* WHAT IS REQUIRED
Return each line below exactly as it reads, and omit any image in it.

* MATERIAL PROVIDED
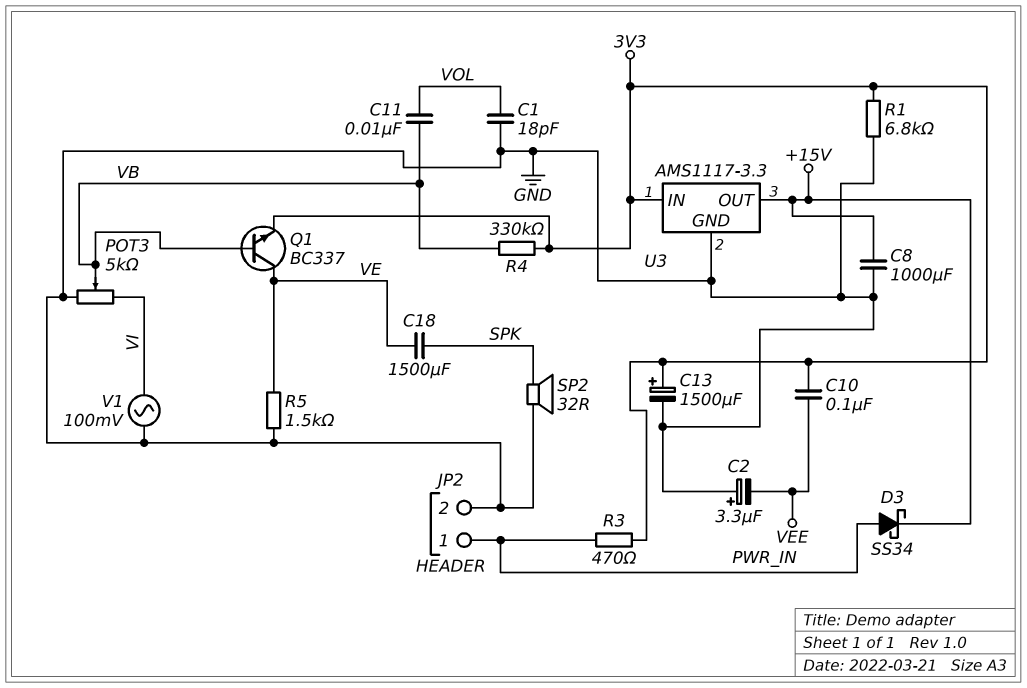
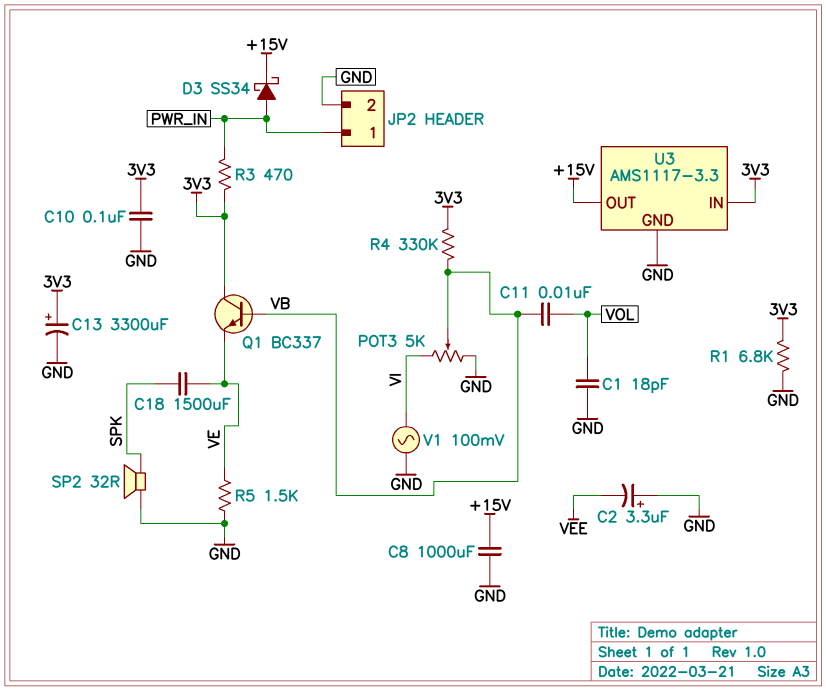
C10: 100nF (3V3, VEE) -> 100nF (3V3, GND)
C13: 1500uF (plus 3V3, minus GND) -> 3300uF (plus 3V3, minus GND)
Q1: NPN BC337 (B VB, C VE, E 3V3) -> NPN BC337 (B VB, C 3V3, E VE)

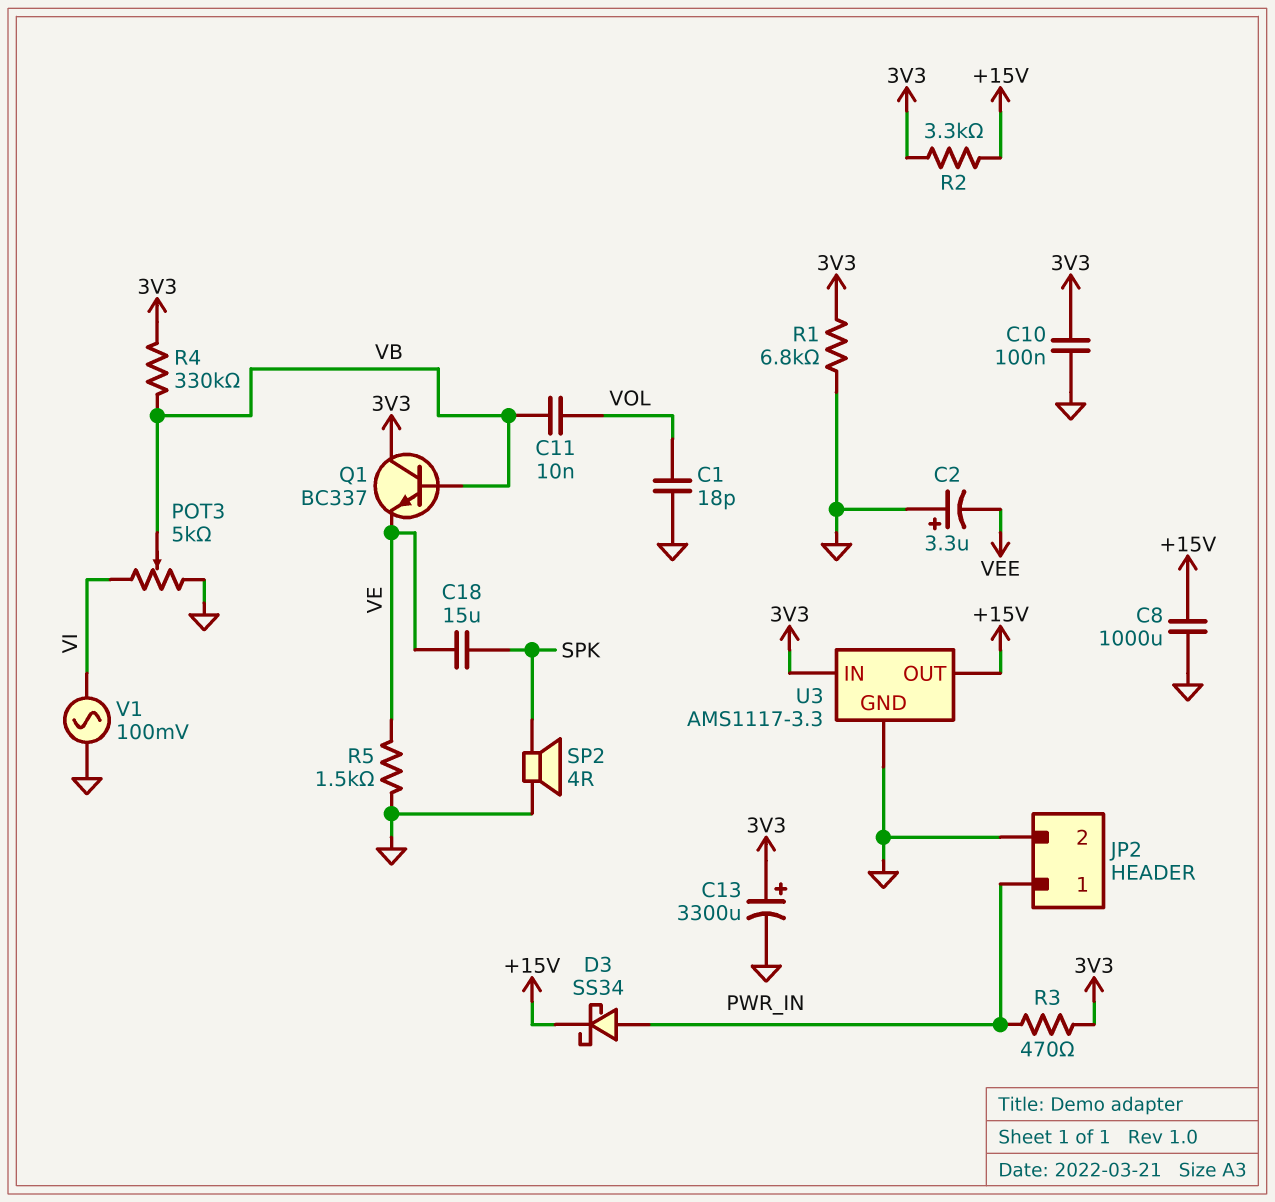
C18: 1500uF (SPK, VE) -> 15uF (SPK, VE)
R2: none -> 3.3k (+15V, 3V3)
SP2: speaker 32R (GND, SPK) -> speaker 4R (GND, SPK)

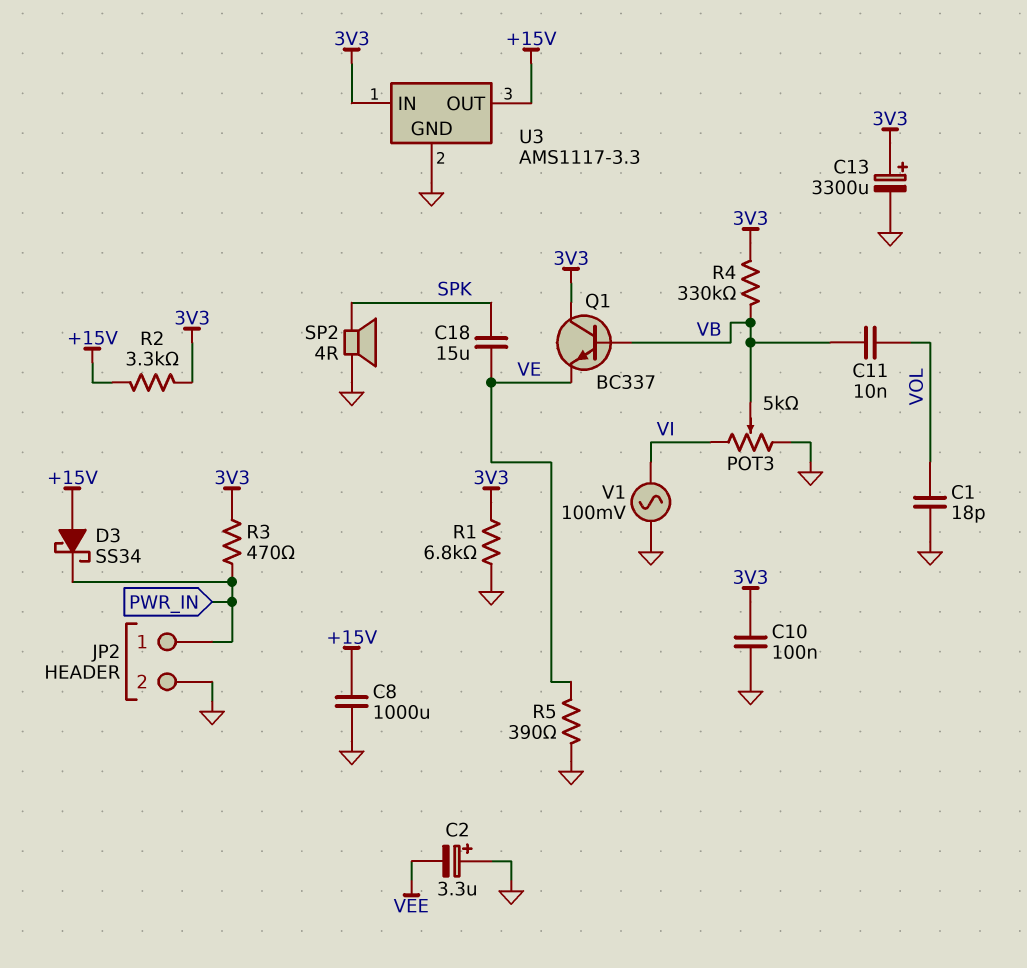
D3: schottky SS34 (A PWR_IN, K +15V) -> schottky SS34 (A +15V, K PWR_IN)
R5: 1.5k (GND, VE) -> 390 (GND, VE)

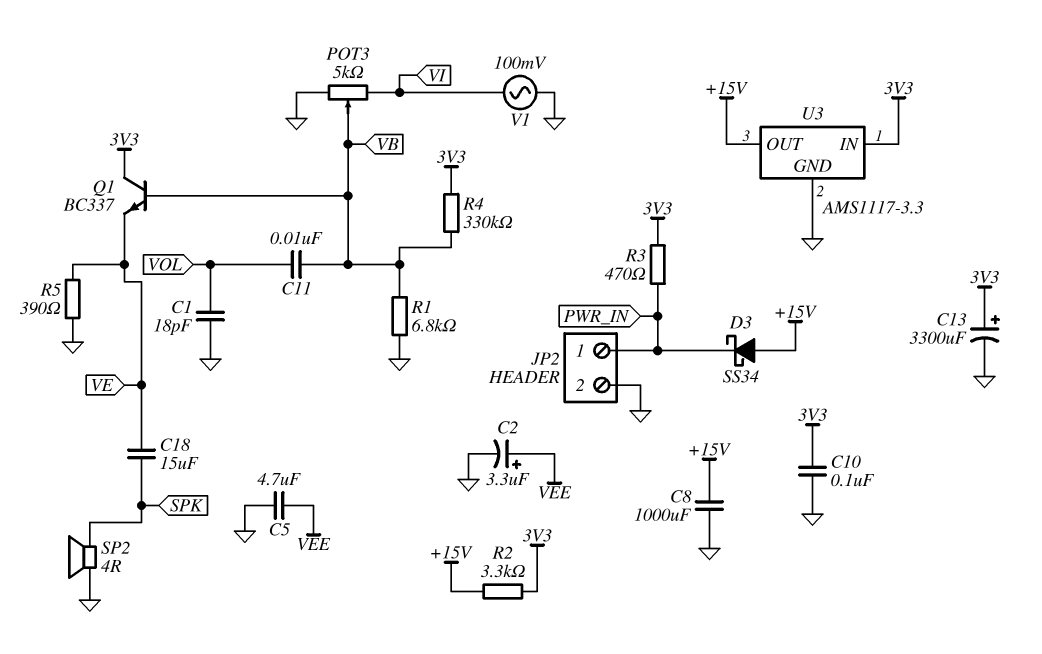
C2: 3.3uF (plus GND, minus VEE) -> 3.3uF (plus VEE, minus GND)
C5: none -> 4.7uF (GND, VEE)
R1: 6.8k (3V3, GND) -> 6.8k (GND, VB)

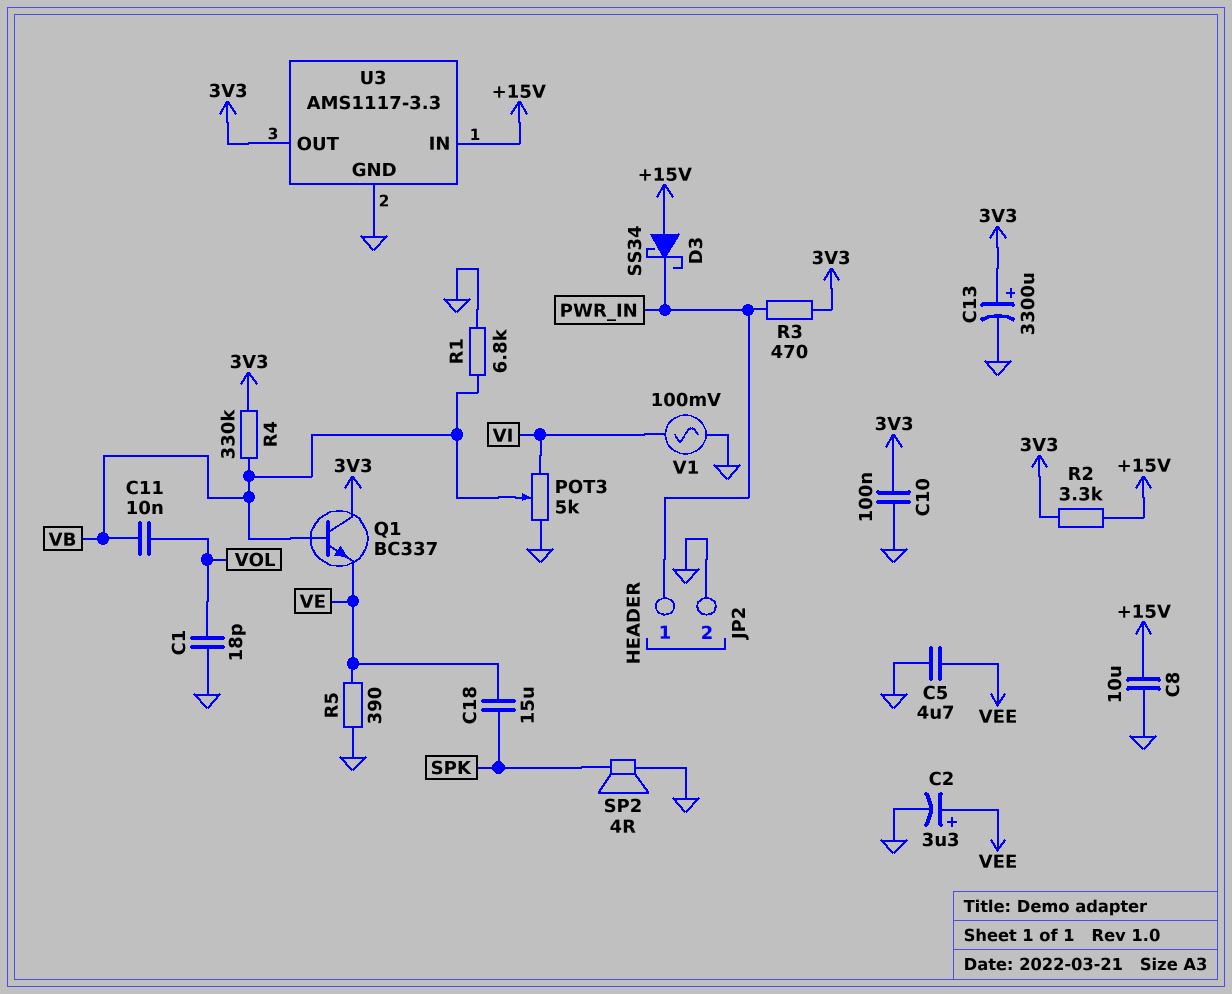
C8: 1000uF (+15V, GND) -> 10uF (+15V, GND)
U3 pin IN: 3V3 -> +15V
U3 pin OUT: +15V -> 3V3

* RESULT FOR THIS EXERCISE
C10: 100nF (3V3, VEE) -> 100nF (3V3, GND)
C13: 1500uF (plus 3V3, minus GND) -> 3300uF (plus 3V3, minus GND)
Q1: NPN BC337 (B VB, C VE, E 3V3) -> NPN BC337 (B VB, C 3V3, E VE)

C18: 1500uF (SPK, VE) -> 15uF (SPK, VE)
R2: none -> 3.3k (+15V, 3V3)
SP2: speaker 32R (GND, SPK) -> speaker 4R (GND, SPK)

D3: schottky SS34 (A PWR_IN, K +15V) -> schottky SS34 (A +15V, K PWR_IN)
R5: 1.5k (GND, VE) -> 390 (GND, VE)

C2: 3.3uF (plus GND, minus VEE) -> 3.3uF (plus VEE, minus GND)
C5: none -> 4.7uF (GND, VEE)
R1: 6.8k (3V3, GND) -> 6.8k (GND, VB)

C8: 1000uF (+15V, GND) -> 10uF (+15V, GND)
U3 pin IN: 3V3 -> +15V
U3 pin OUT: +15V -> 3V3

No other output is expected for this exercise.